[Work required] When you print the records below, keep every word exact and leave out the images.

(Collected data)
-- Opening Marker --

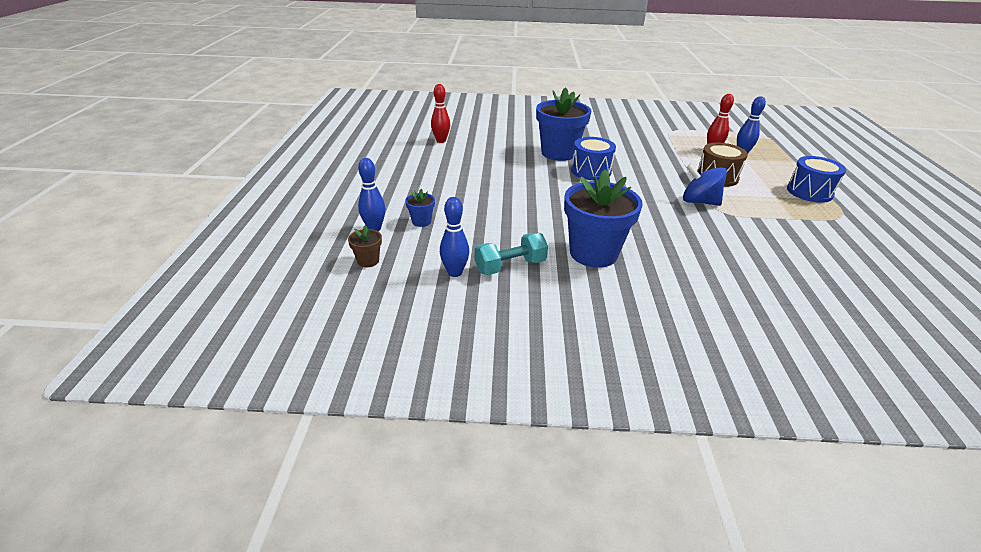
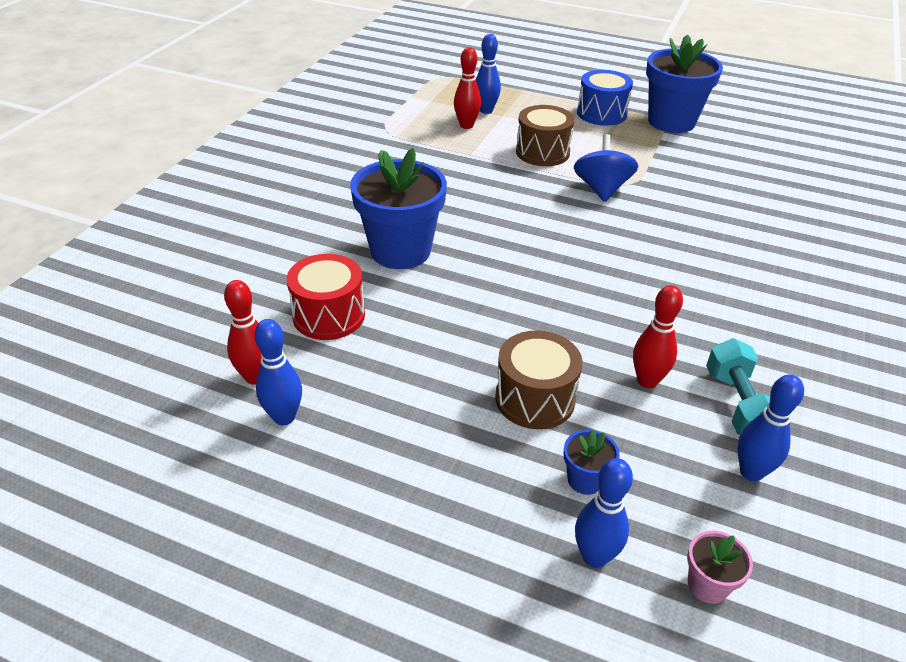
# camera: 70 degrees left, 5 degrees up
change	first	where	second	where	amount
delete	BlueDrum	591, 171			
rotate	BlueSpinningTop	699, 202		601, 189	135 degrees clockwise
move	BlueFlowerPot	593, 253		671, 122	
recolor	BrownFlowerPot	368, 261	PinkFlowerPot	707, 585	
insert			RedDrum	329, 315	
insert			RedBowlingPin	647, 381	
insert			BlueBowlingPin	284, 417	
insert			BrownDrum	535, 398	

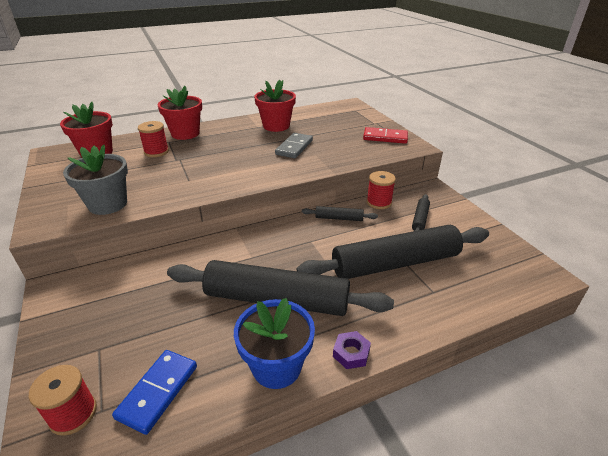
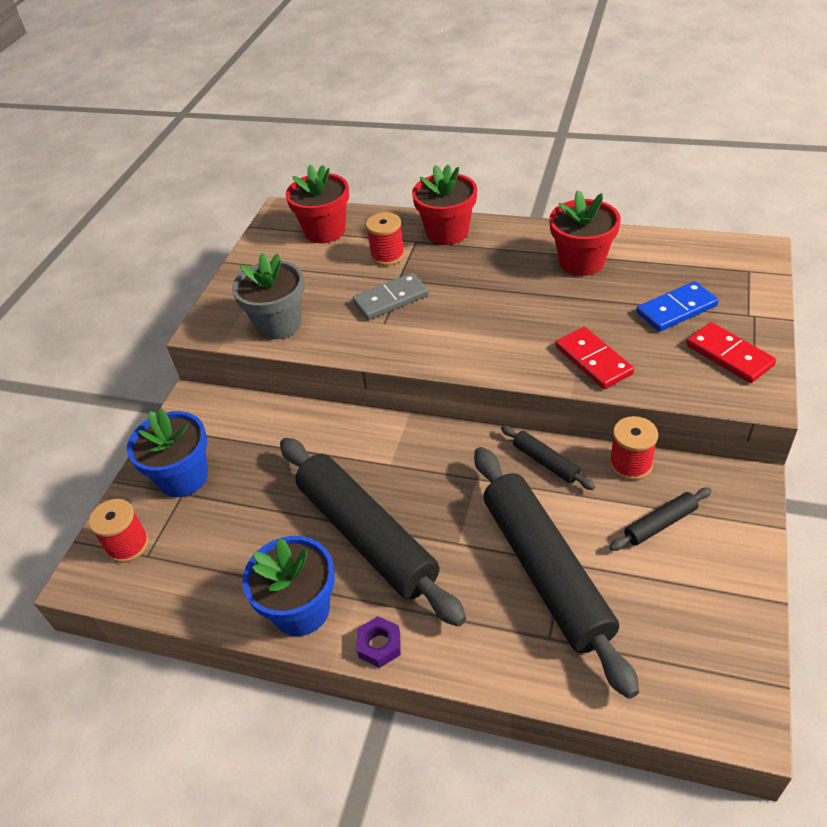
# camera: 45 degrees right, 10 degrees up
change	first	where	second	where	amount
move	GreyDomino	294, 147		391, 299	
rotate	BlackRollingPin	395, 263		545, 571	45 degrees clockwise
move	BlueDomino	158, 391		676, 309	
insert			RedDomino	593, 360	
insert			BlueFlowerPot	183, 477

-- Closing Marker --

[Response for this exercise]
# camera: 70 degrees left, 5 degrees up
change	first	where	second	where	amount
delete	BlueDrum	591, 171			
rotate	BlueSpinningTop	699, 202		601, 189	135 degrees clockwise
move	BlueFlowerPot	593, 253		671, 122	
recolor	BrownFlowerPot	368, 261	PinkFlowerPot	707, 585	
insert			RedDrum	329, 315	
insert			RedBowlingPin	647, 381	
insert			BlueBowlingPin	284, 417	
insert			BrownDrum	535, 398	

# camera: 45 degrees right, 10 degrees up
change	first	where	second	where	amount
move	GreyDomino	294, 147		391, 299	
rotate	BlackRollingPin	395, 263		545, 571	45 degrees clockwise
move	BlueDomino	158, 391		676, 309	
insert			RedDomino	593, 360	
insert			BlueFlowerPot	183, 477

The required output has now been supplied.